## MATERIAL PROVIDED:
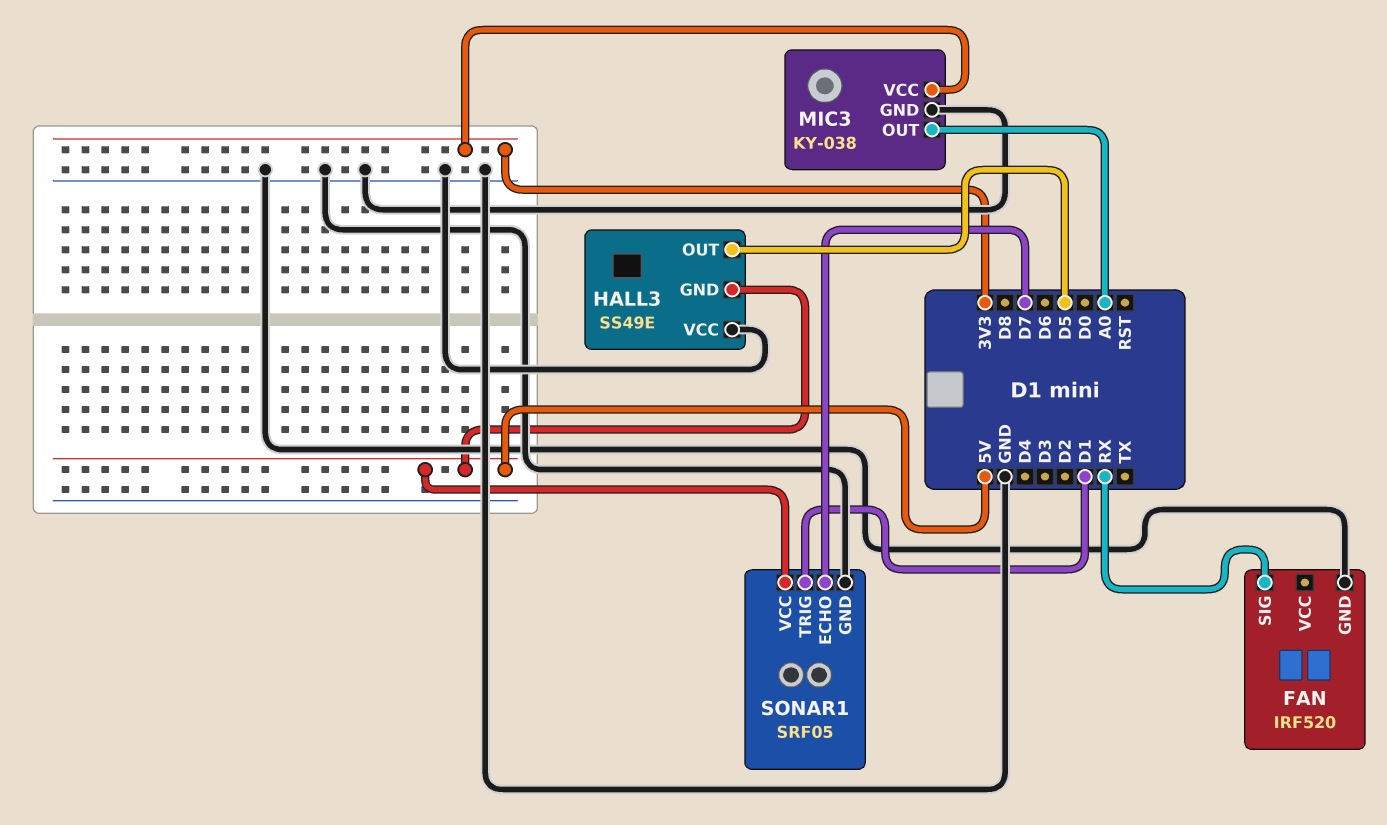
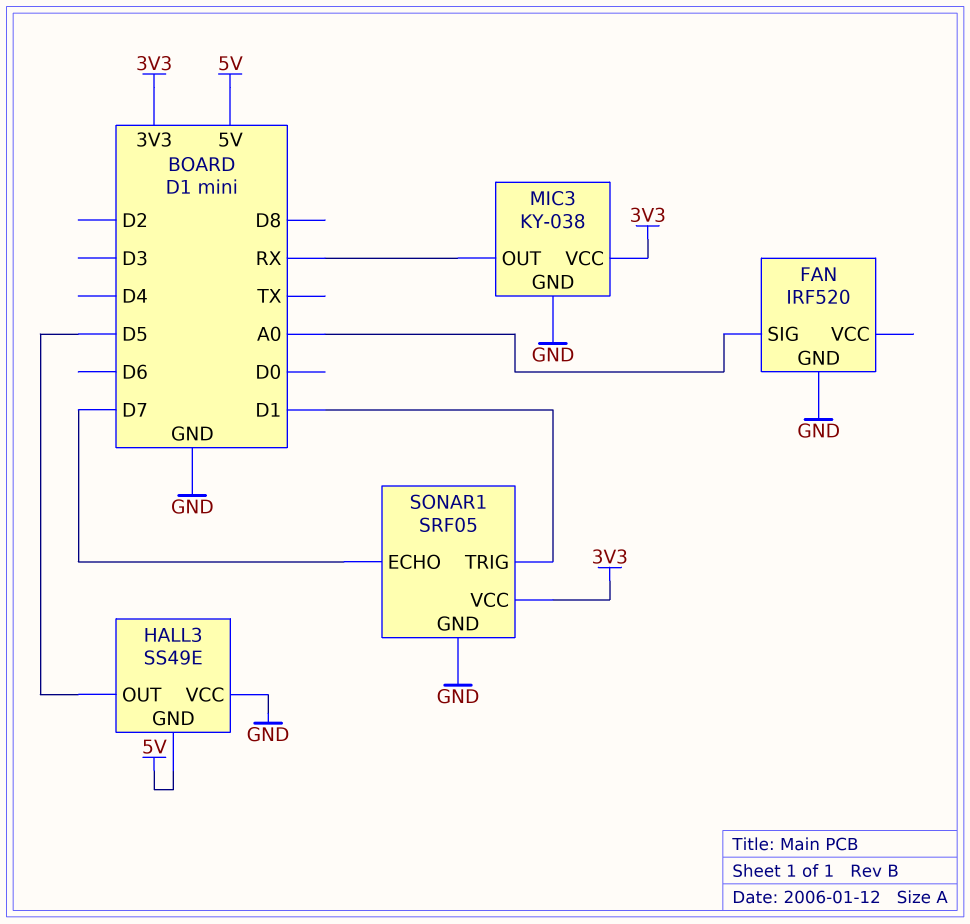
FAN pin SIG: RX -> A0
MIC3 pin OUT: A0 -> RX
SONAR1 pin VCC: 5V -> 3V3

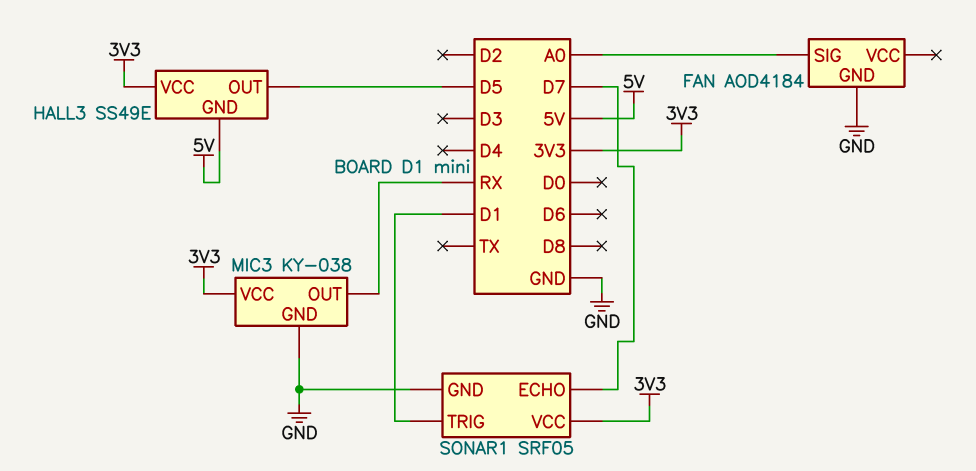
FAN: IRF520 -> AOD4184
HALL3 pin VCC: GND -> 3V3

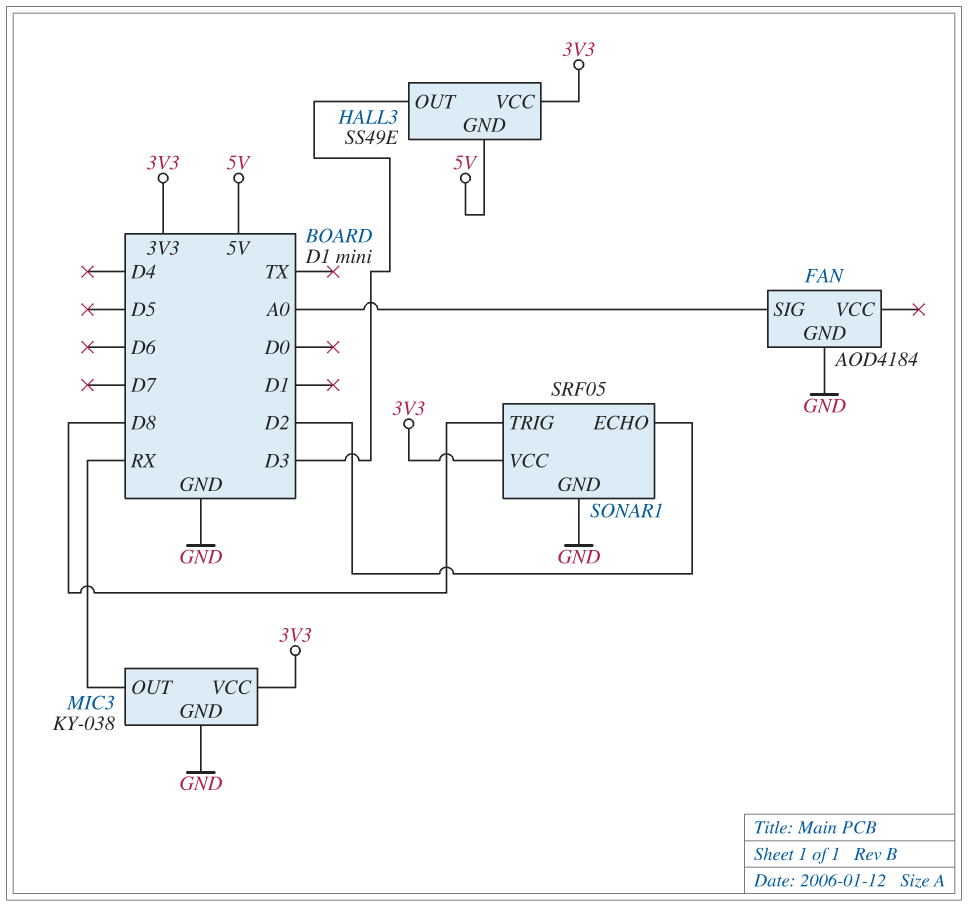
HALL3 pin OUT: D5 -> D3
SONAR1 pin ECHO: D7 -> D2
SONAR1 pin TRIG: D1 -> D8

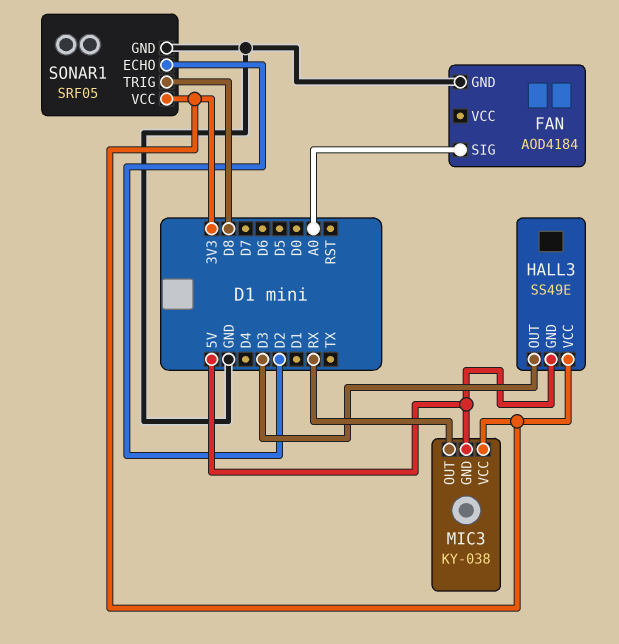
MIC3 pin GND: GND -> 5V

## WHAT IS REQUIRED:
Without the pictures, repeat the line with "SONAR1 pin ECHO: D7 -> D2" and every line after it to the end of the listing, and nothing else.

## WRITTEN SOLUTION:
SONAR1 pin ECHO: D7 -> D2
SONAR1 pin TRIG: D1 -> D8

MIC3 pin GND: GND -> 5V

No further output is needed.